BEGIN DATA

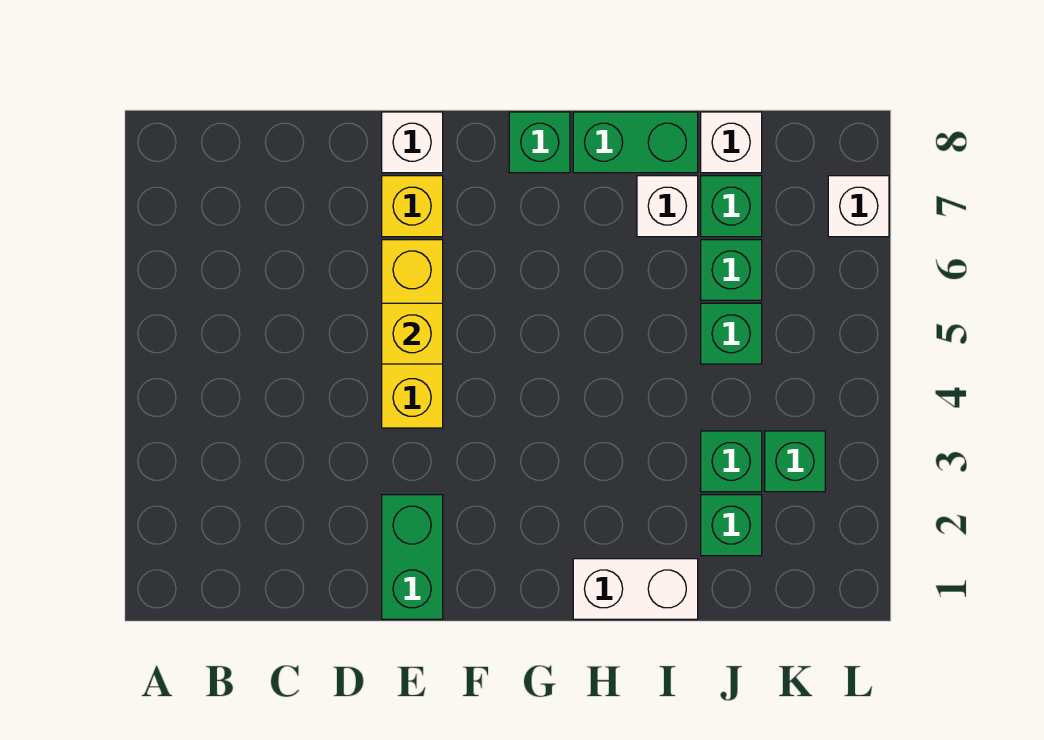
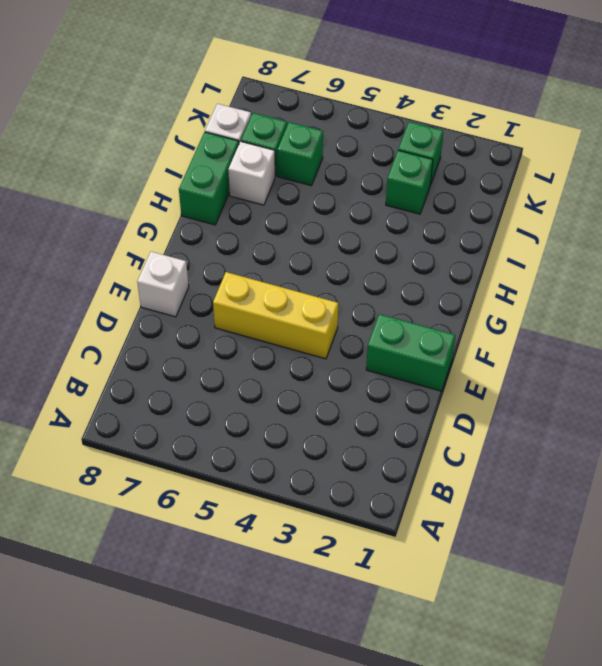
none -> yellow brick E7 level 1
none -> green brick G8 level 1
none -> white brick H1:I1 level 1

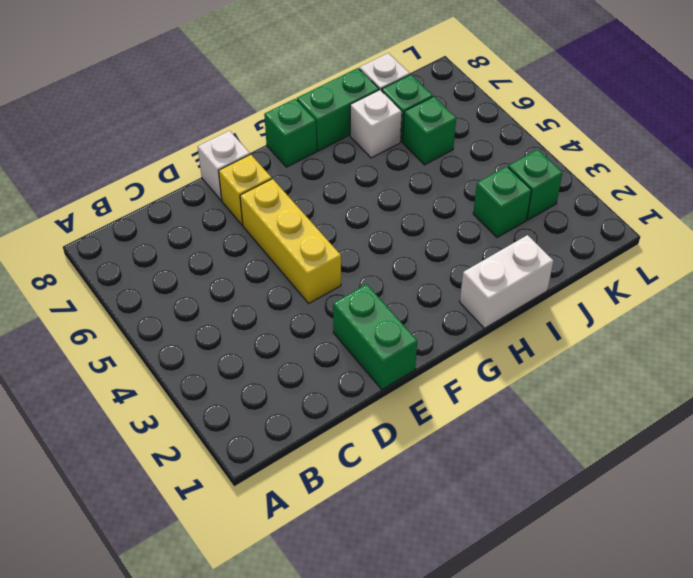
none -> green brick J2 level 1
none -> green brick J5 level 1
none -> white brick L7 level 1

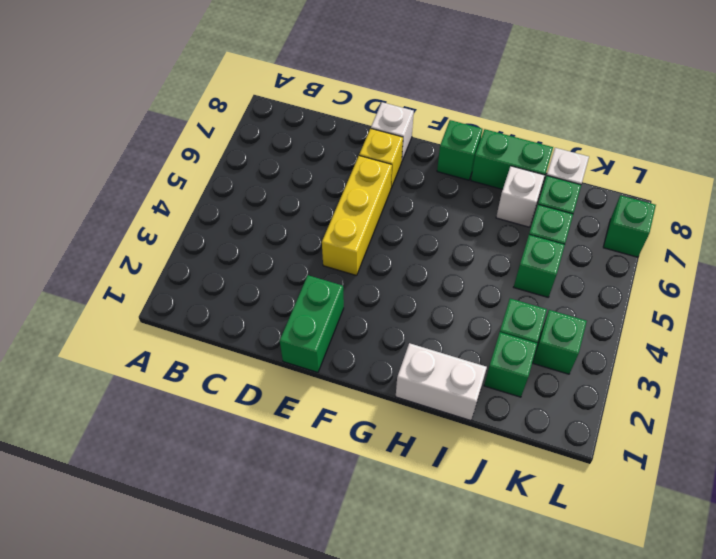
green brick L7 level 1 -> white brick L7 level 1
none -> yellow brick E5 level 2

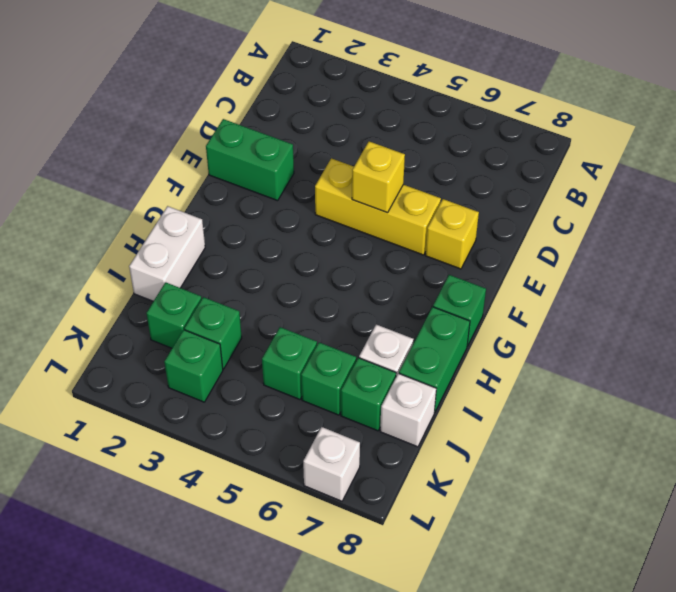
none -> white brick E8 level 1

END DATA

• [HOW TO COMPLETE THIS TASK]:
Write out every line of the entries that holds the word "white".

• [OUTPUT BELOW]:
none -> white brick H1:I1 level 1
none -> white brick L7 level 1
green brick L7 level 1 -> white brick L7 level 1
none -> white brick E8 level 1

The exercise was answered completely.